In the records below, find the line containing "none -> brown brick H7:H8 level 1" and the line containing "green brick E5:G5". Give again exactly those lines and every line between them, omitting the pictures.

===== INPUT RECORDS

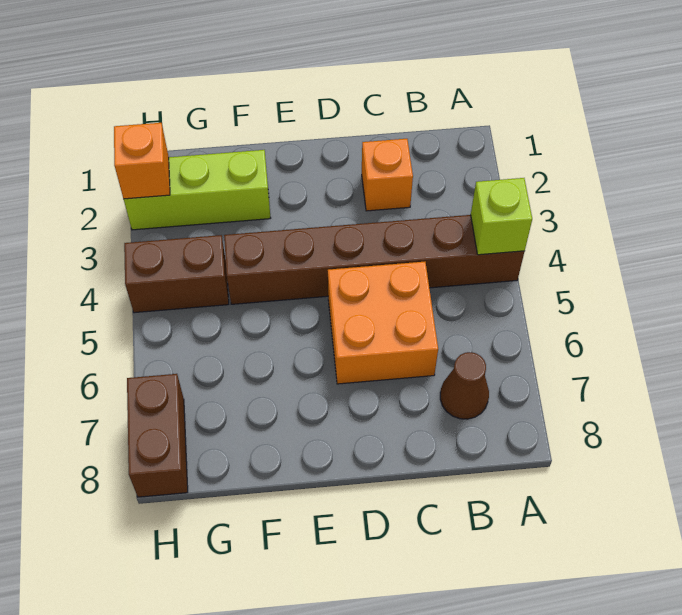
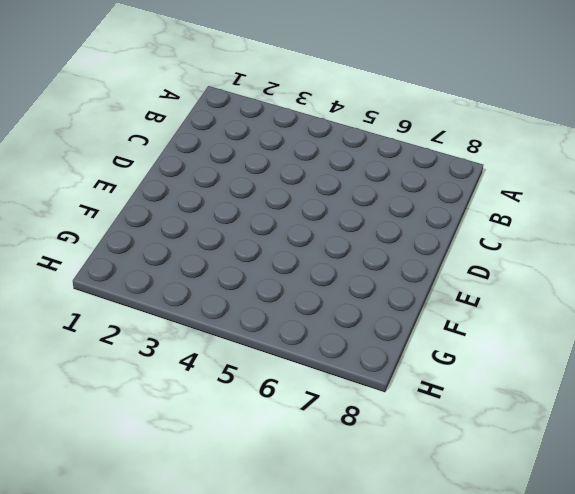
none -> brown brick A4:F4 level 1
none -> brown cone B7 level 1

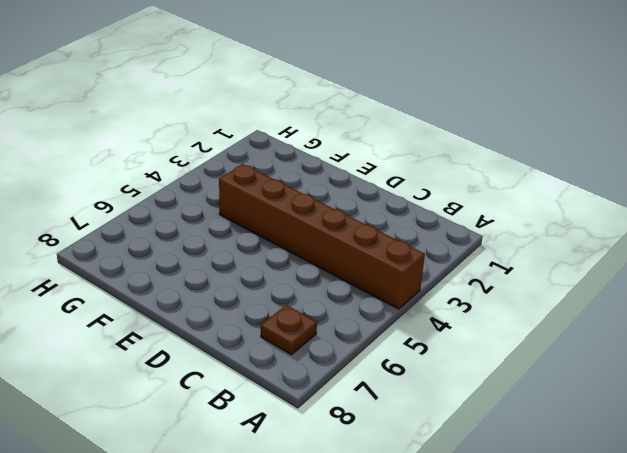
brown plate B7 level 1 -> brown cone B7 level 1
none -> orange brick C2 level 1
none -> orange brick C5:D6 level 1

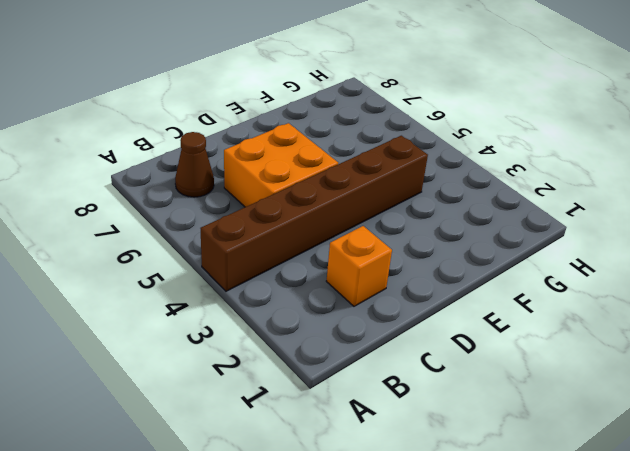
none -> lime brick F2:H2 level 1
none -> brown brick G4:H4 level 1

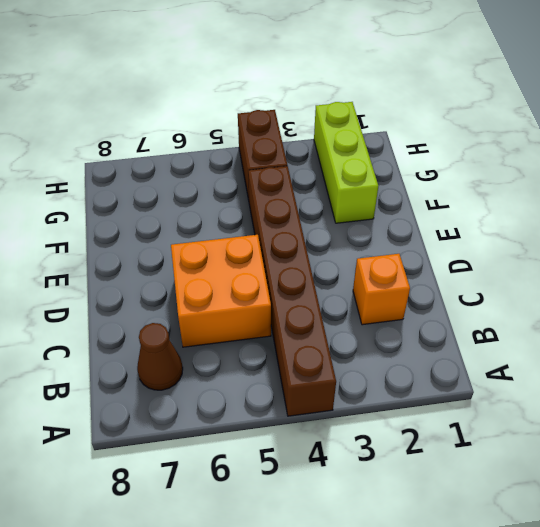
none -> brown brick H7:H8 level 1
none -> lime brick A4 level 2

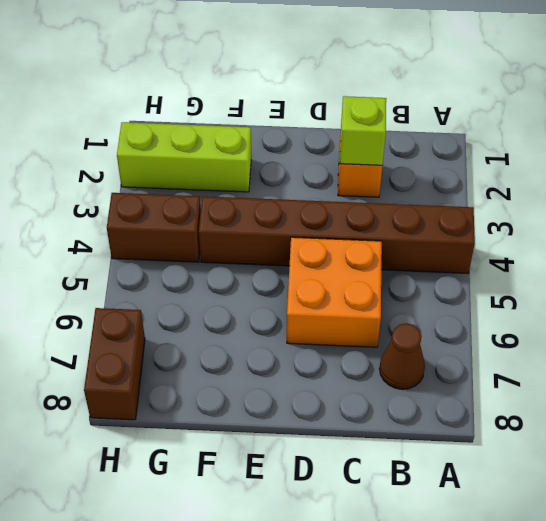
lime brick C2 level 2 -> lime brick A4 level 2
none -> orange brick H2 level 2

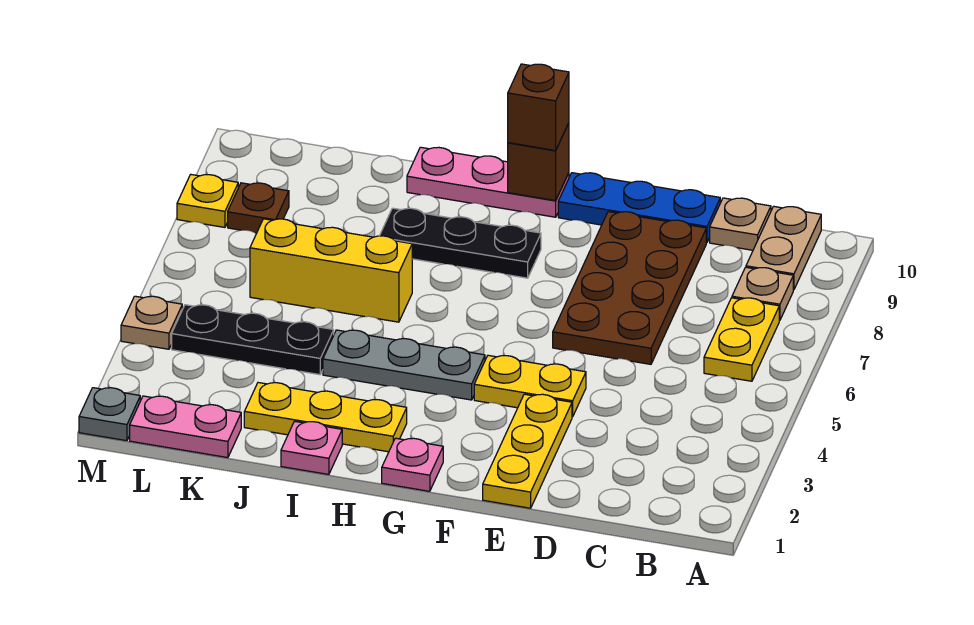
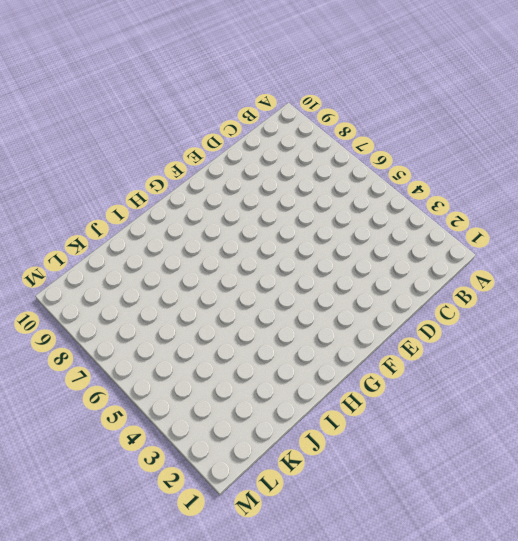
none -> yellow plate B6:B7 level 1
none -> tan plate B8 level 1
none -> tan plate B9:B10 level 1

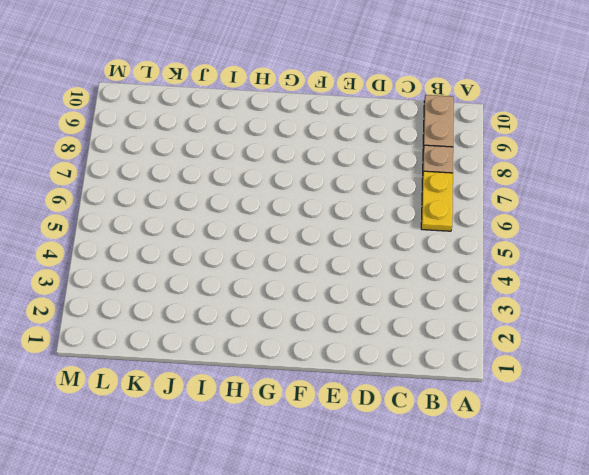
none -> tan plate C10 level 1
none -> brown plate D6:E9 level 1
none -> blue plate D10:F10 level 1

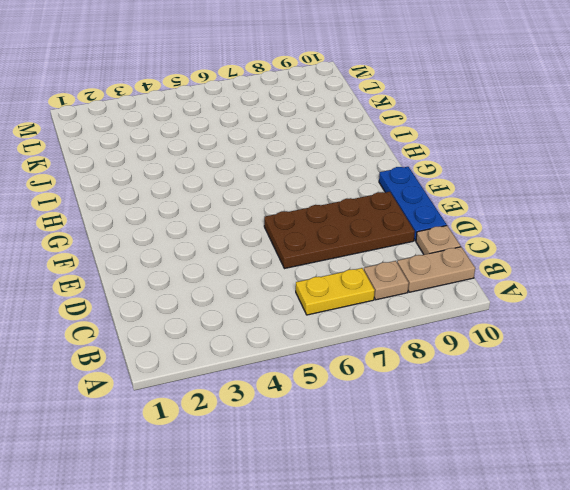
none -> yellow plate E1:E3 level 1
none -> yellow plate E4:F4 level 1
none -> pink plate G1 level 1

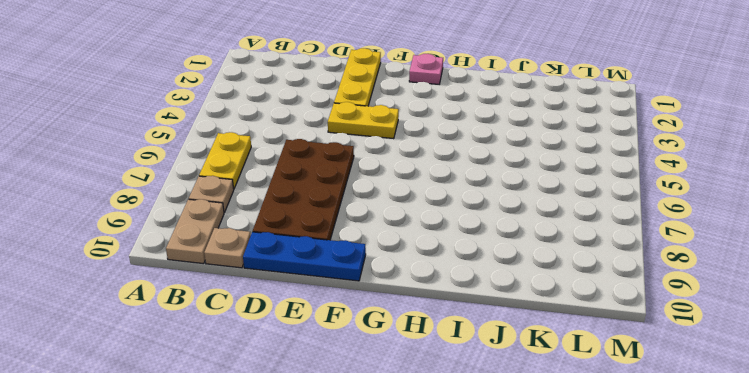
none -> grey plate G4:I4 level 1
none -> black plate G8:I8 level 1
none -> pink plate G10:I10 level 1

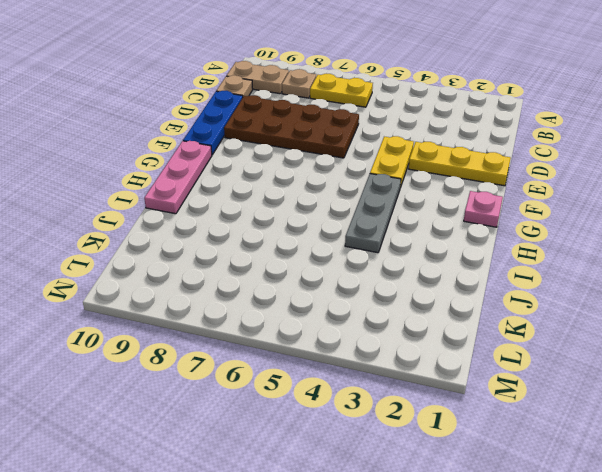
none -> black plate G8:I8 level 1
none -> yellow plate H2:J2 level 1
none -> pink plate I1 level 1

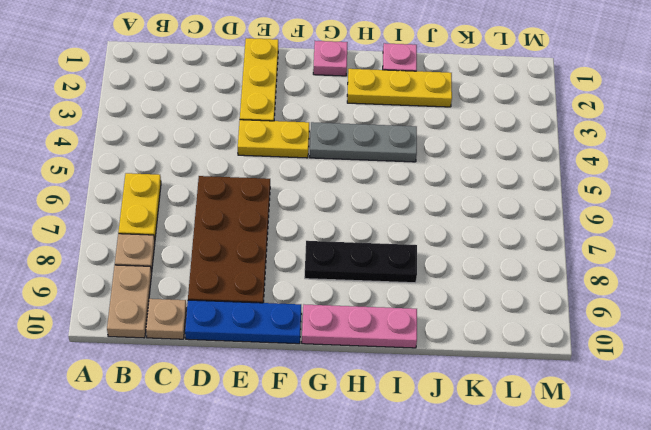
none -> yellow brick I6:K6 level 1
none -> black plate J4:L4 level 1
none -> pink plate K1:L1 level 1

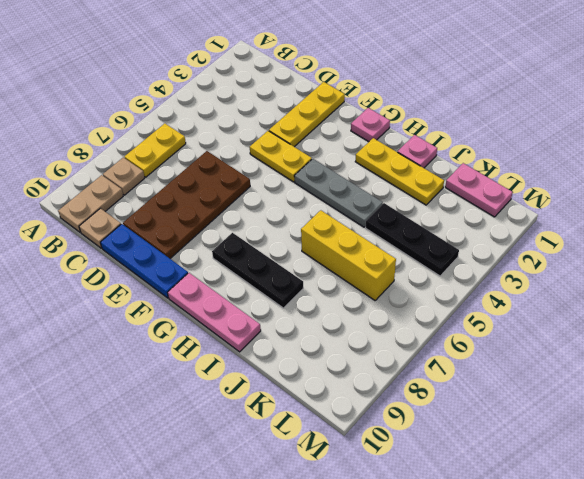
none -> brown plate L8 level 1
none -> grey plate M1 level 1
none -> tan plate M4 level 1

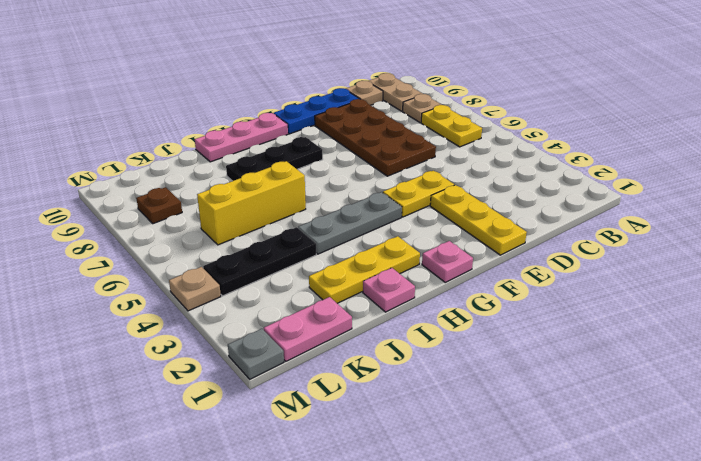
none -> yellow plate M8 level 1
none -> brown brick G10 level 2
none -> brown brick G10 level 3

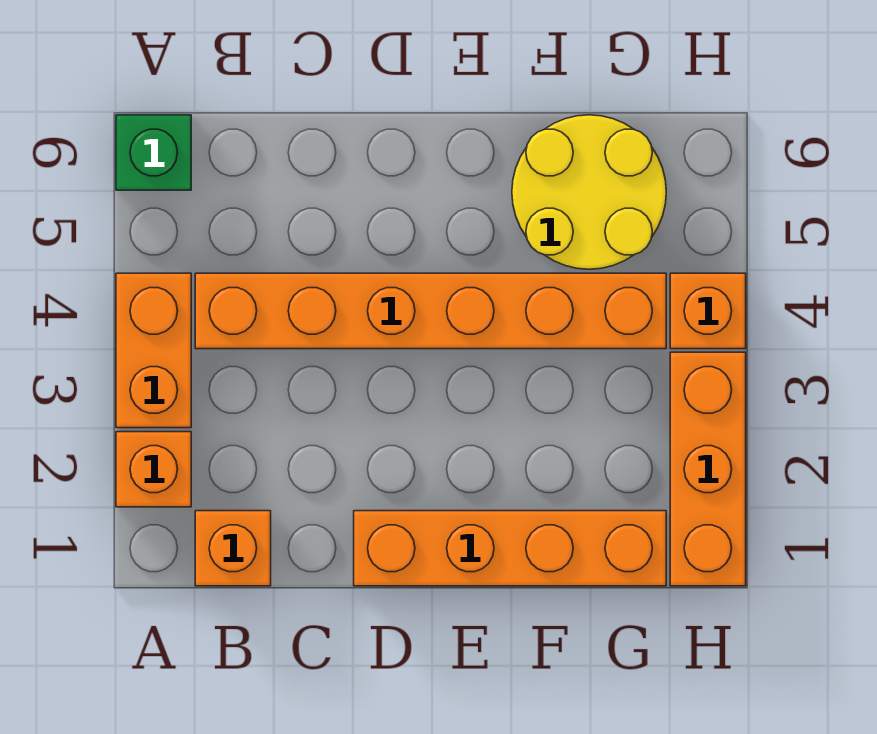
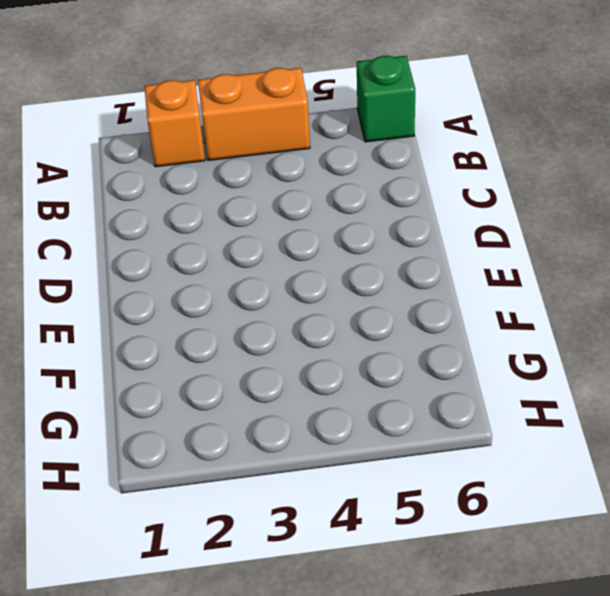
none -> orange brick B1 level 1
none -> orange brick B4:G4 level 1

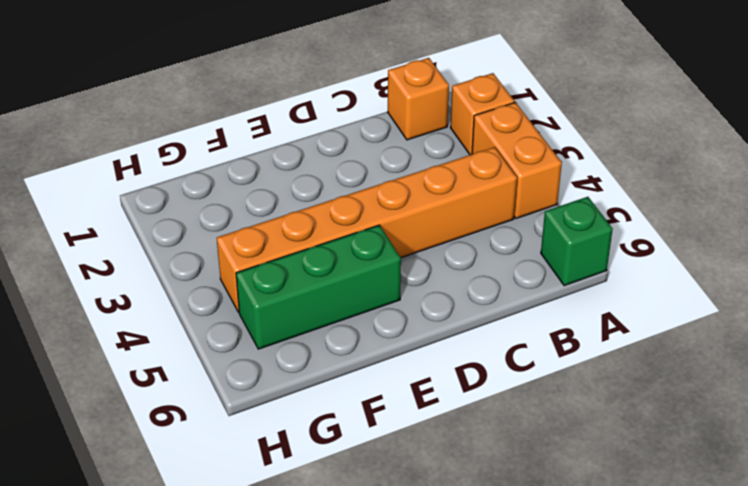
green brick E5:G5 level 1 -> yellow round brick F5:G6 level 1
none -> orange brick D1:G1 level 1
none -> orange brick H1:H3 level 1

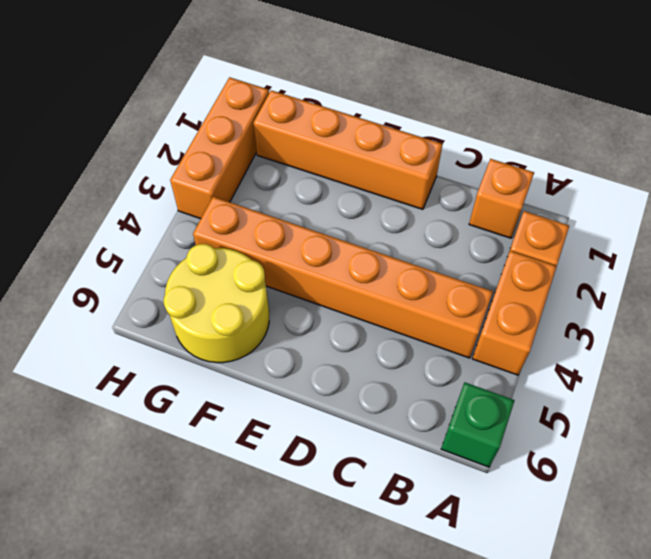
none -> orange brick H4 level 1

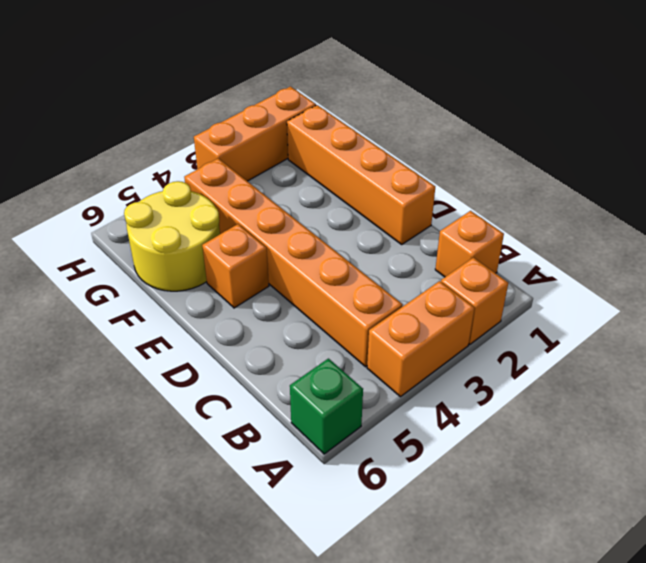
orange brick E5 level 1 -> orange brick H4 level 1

==========

## TASK ANSWER
none -> brown brick H7:H8 level 1
none -> lime brick A4 level 2

lime brick C2 level 2 -> lime brick A4 level 2
none -> orange brick H2 level 2

none -> yellow plate B6:B7 level 1
none -> tan plate B8 level 1
none -> tan plate B9:B10 level 1

none -> tan plate C10 level 1
none -> brown plate D6:E9 level 1
none -> blue plate D10:F10 level 1

none -> yellow plate E1:E3 level 1
none -> yellow plate E4:F4 level 1
none -> pink plate G1 level 1

none -> grey plate G4:I4 level 1
none -> black plate G8:I8 level 1
none -> pink plate G10:I10 level 1

none -> black plate G8:I8 level 1
none -> yellow plate H2:J2 level 1
none -> pink plate I1 level 1

none -> yellow brick I6:K6 level 1
none -> black plate J4:L4 level 1
none -> pink plate K1:L1 level 1

none -> brown plate L8 level 1
none -> grey plate M1 level 1
none -> tan plate M4 level 1

none -> yellow plate M8 level 1
none -> brown brick G10 level 2
none -> brown brick G10 level 3

none -> orange brick B1 level 1
none -> orange brick B4:G4 level 1

green brick E5:G5 level 1 -> yellow round brick F5:G6 level 1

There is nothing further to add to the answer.